## [Directions for this task]
Exactly the lines from the one containing "U1 pin OUT: NET3 -> none" through the end of the records must be reproduced; leave out all pictures.

--------------------------------------------------

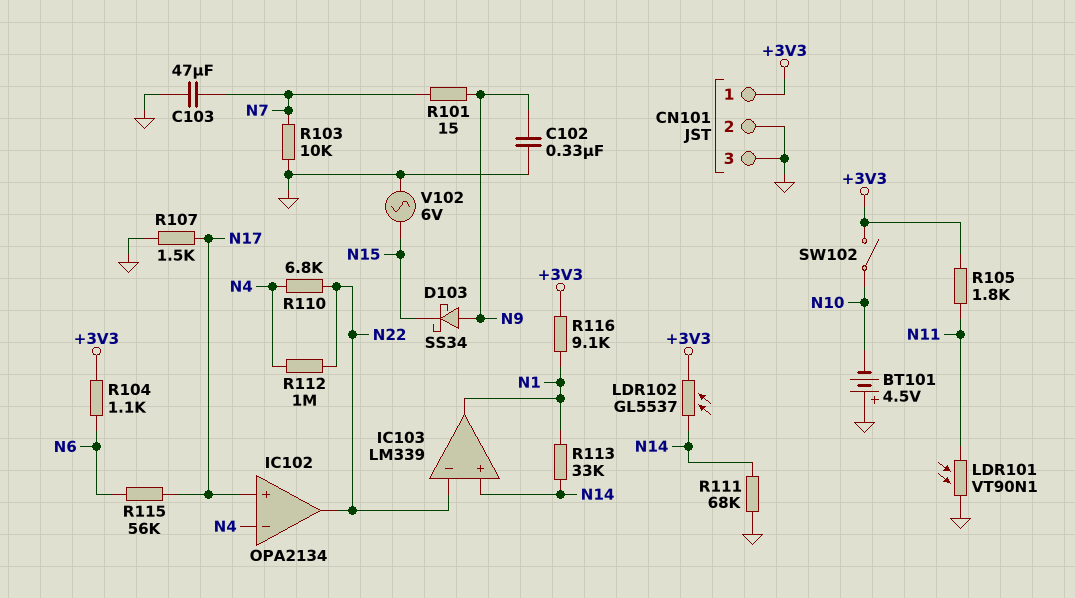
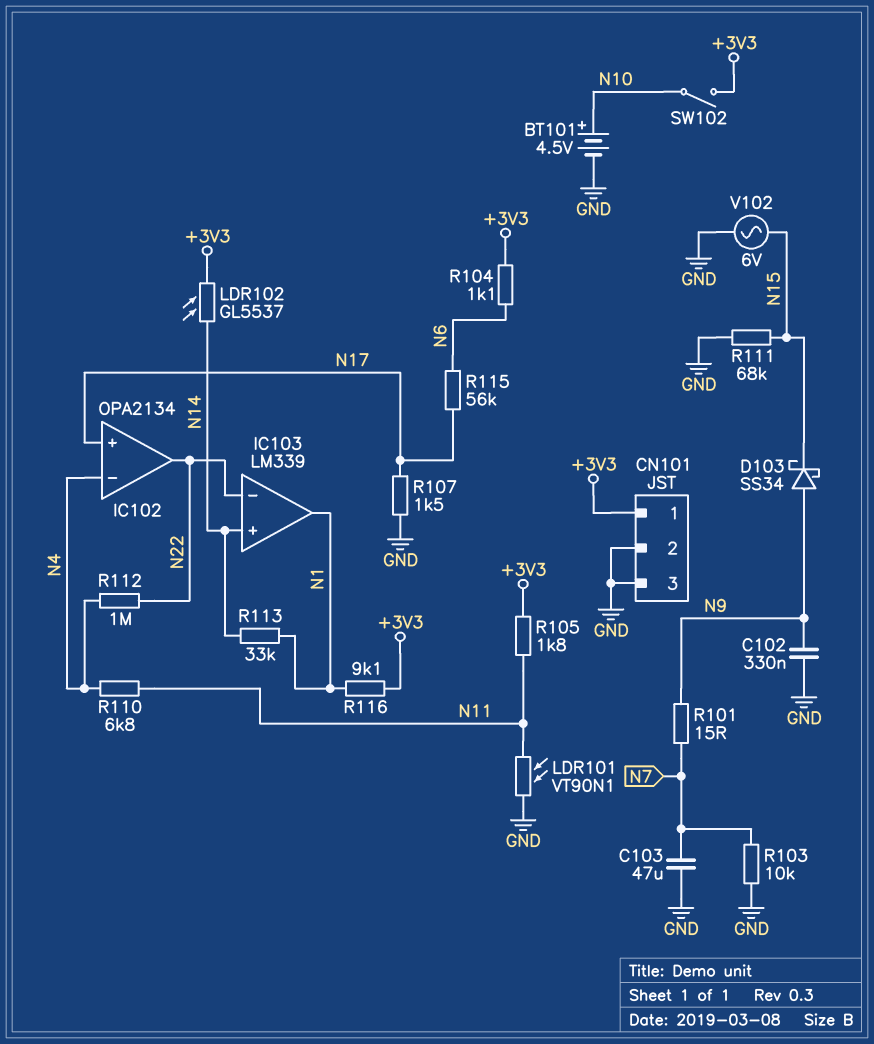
BT101: 4.5V (plus GND, minus N10) -> 4.5V (plus N10, minus GND)
R110: 6.8k (N4, N22) -> 6.8k (N4, N11)
R111: 68k (GND, N14) -> 68k (GND, N15)

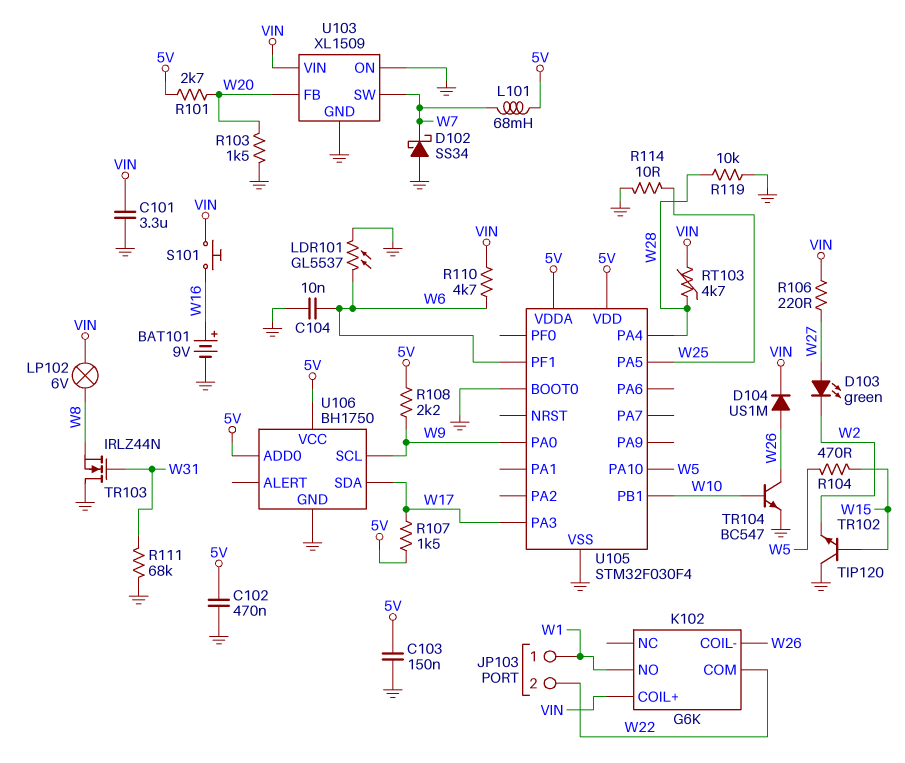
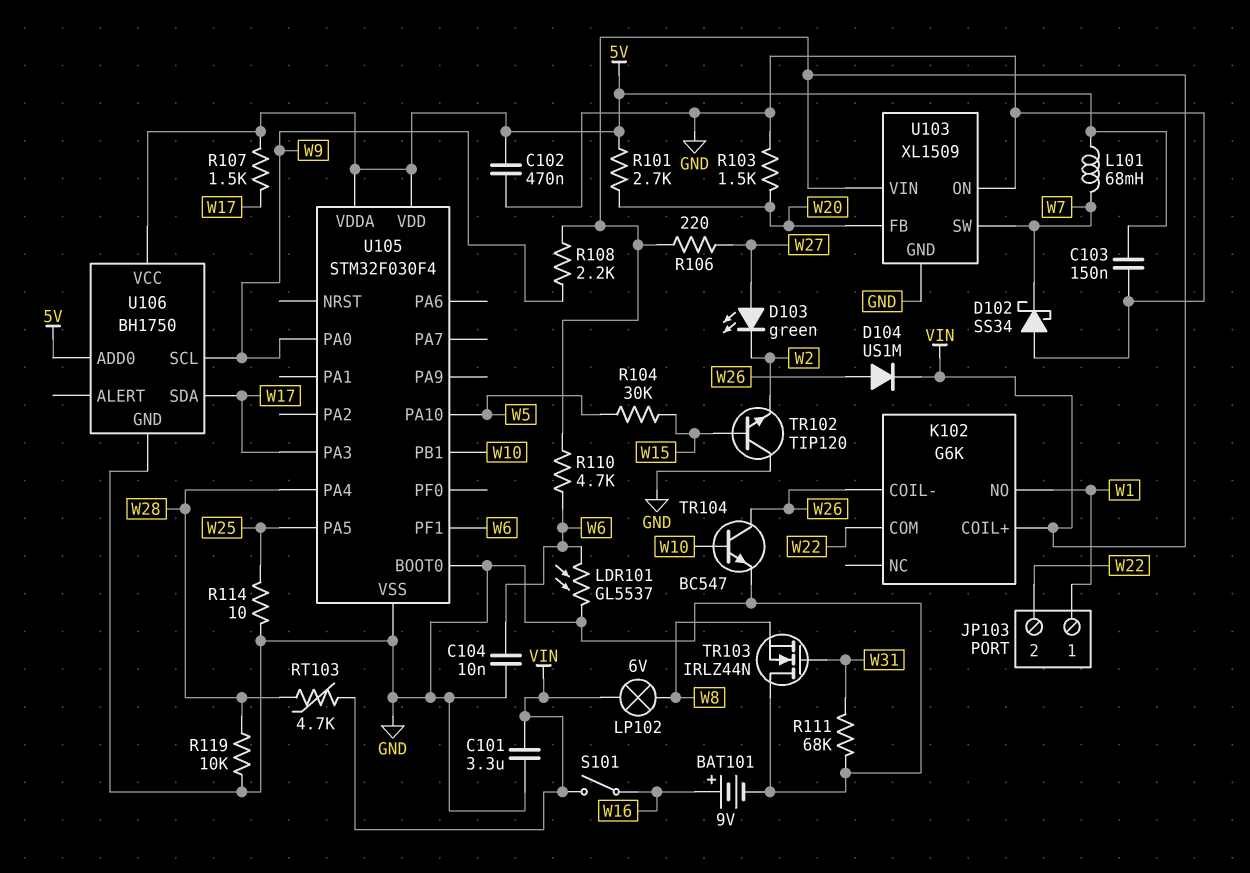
R104: 470 (W5, W15) -> 30k (W5, W15)
R108: 2.2k (5V, W9) -> 2.2k (VIN, W9)
S101: button (VIN, W16) -> switch (VIN, W16)

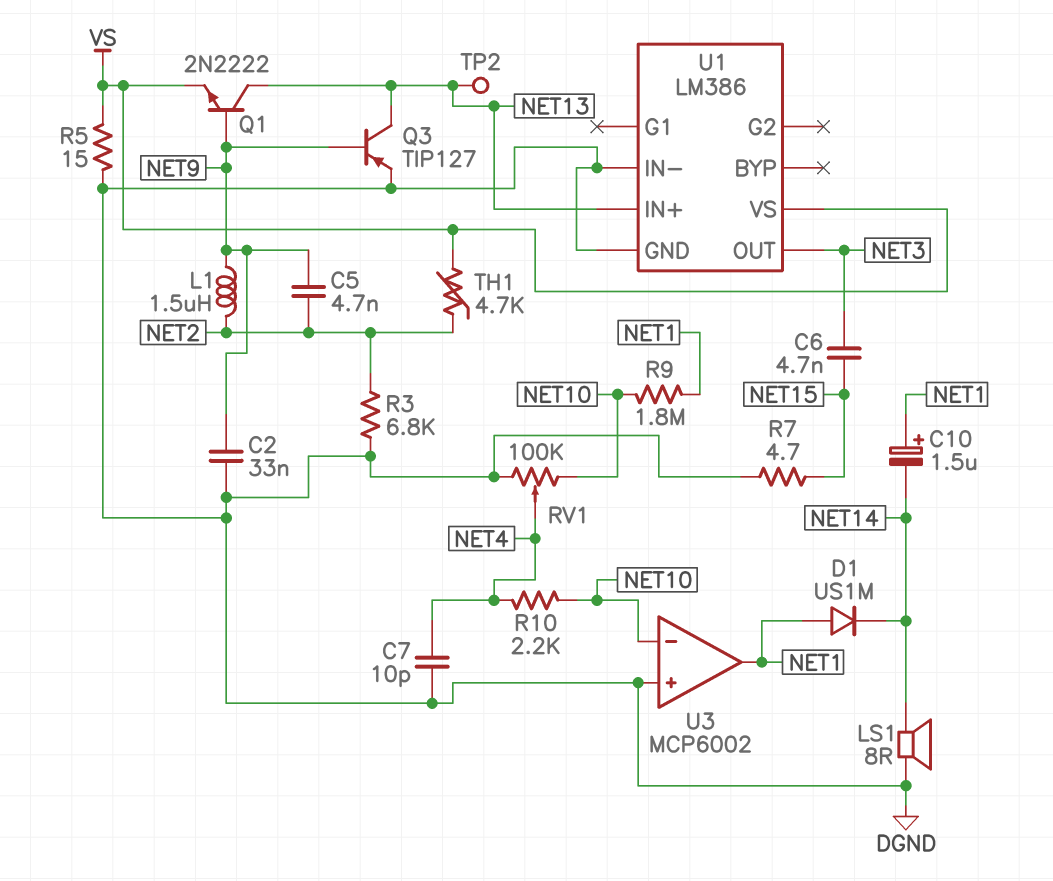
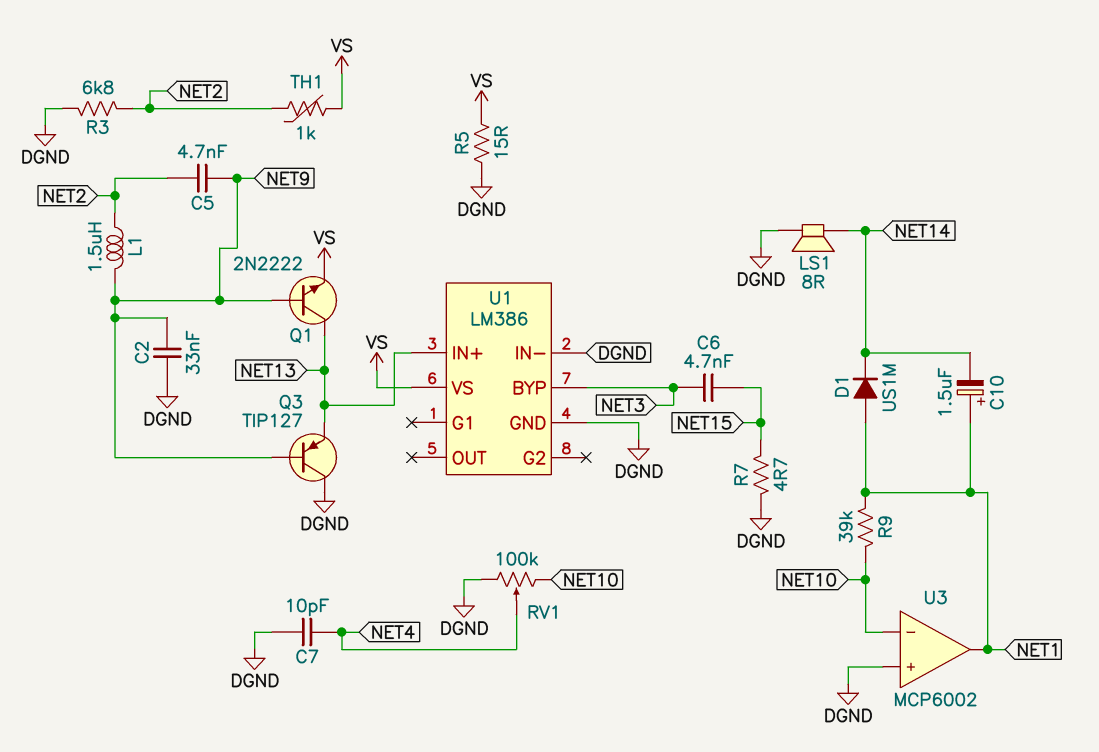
Q3: PNP TIP127 (B NET9, C NET13, E DGND) -> PNP TIP127 (B NET9, C DGND, E NET13)
R9: 1.8M (NET1, NET10) -> 39k (NET1, NET10)
R10: 2.2k (NET4, NET10) -> none
TH1: 4.7k (NET2, VS) -> 1k (NET2, VS)
TP2: test point (NET13) -> none
U1 pin BYP: none -> NET3
U1 pin OUT: NET3 -> none

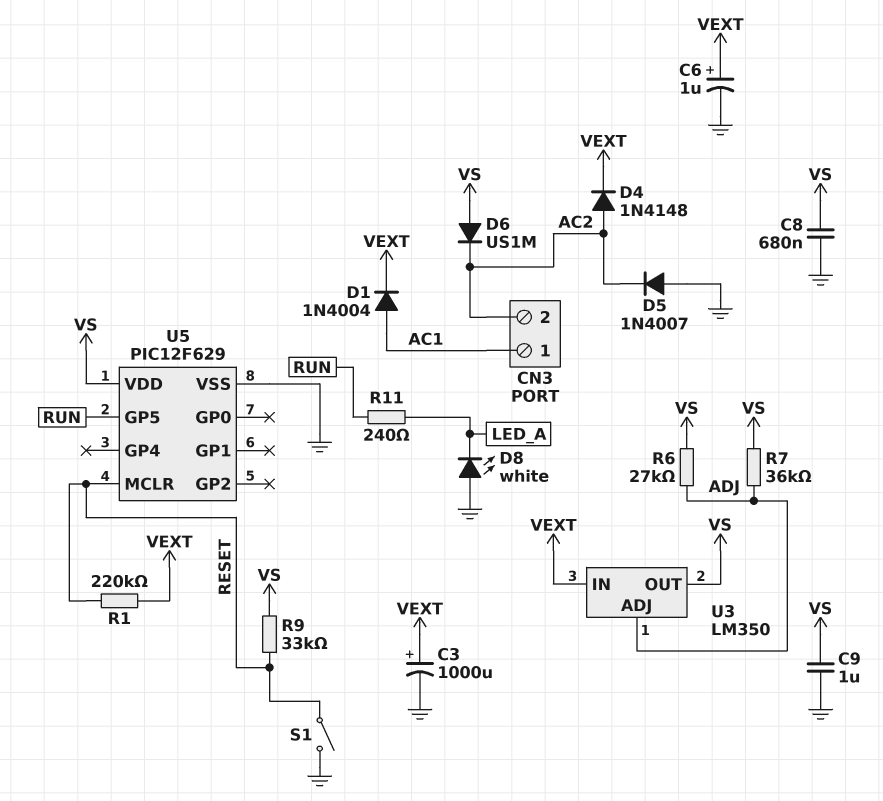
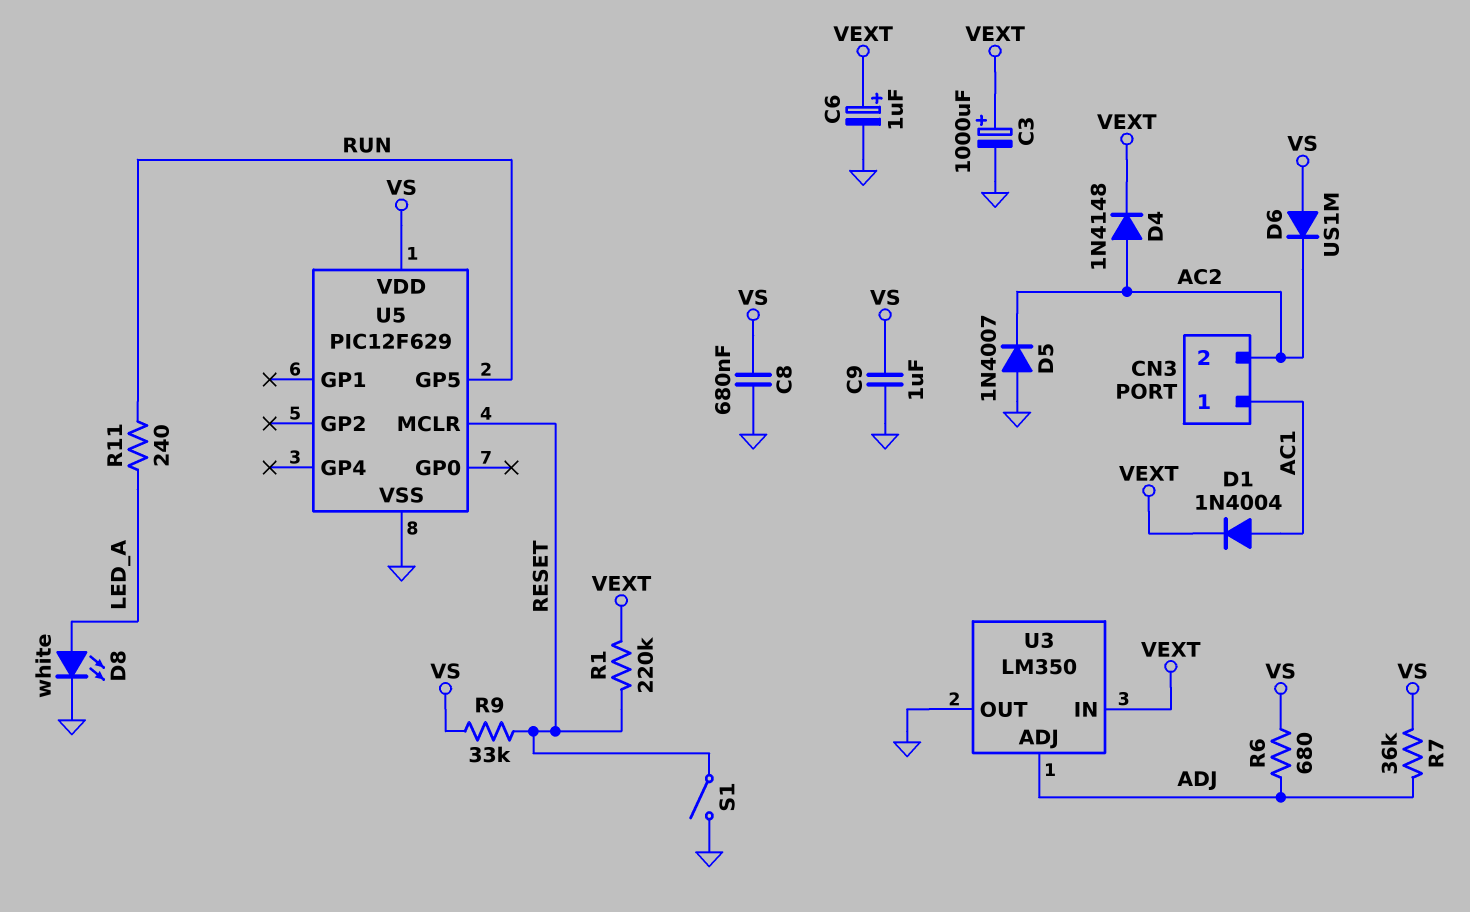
D8: LED white (A GND, K LED_A) -> LED white (A LED_A, K GND)
R6: 27k (ADJ, VS) -> 680 (ADJ, VS)
U3 pin OUT: VS -> GND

--------------------------------------------------

## [Result below]
U1 pin OUT: NET3 -> none

D8: LED white (A GND, K LED_A) -> LED white (A LED_A, K GND)
R6: 27k (ADJ, VS) -> 680 (ADJ, VS)
U3 pin OUT: VS -> GND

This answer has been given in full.